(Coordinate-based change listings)

────────────────

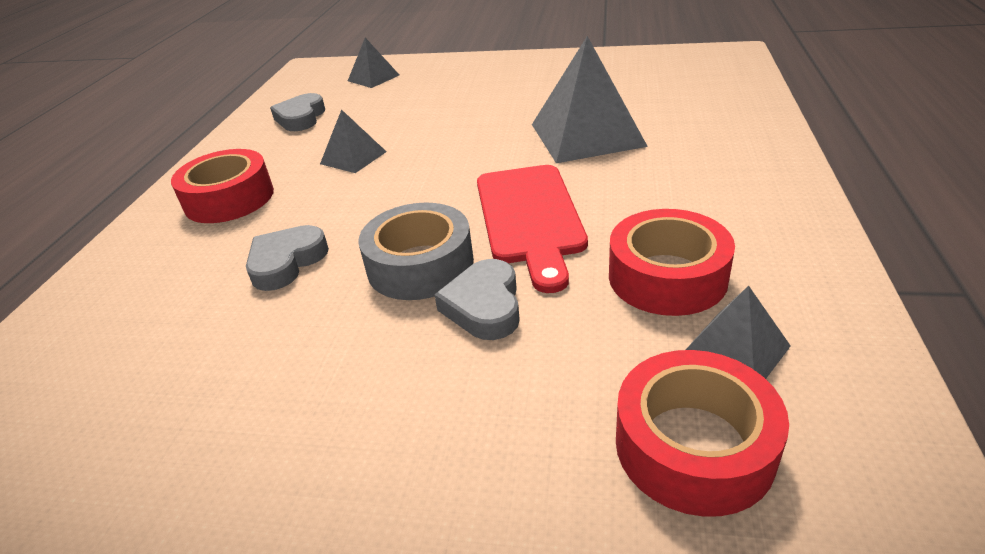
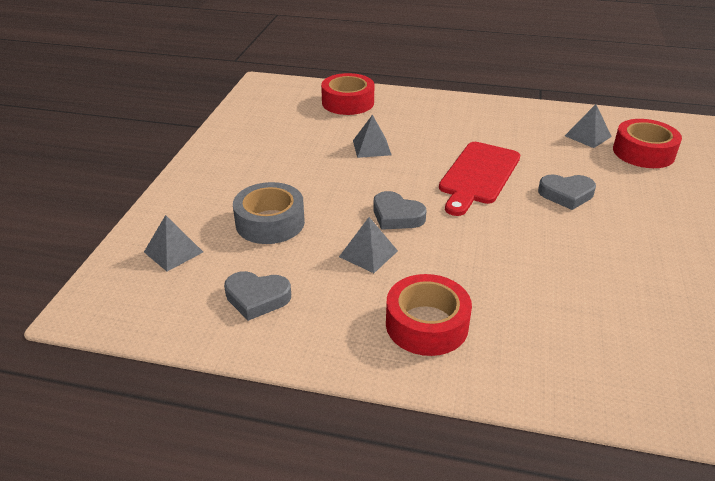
camera: 90 degrees left, 0 degrees up
(286, 262) = (527, 274): grey heart -> grey heart (396, 216)
(420, 265) = (529, 216): grey tape -> grey tape (270, 222)
(530, 218) = (478, 176): red cutting board -> red cutting board turned 120 degrees clockwise
(587, 134) = (371, 147): grey pyramid -> grey pyramid, size x0.53
(667, 277) = (537, 143): red tape -> red tape (348, 102)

────────────────

### [What you are asked to do]
Every line from the one containing "(530, 218) = (478, 176): red" through the end of the entries above must be echoed exactly, with both ends kept.

### [Solution to this task]
(530, 218) = (478, 176): red cutting board -> red cutting board turned 120 degrees clockwise
(587, 134) = (371, 147): grey pyramid -> grey pyramid, size x0.53
(667, 277) = (537, 143): red tape -> red tape (348, 102)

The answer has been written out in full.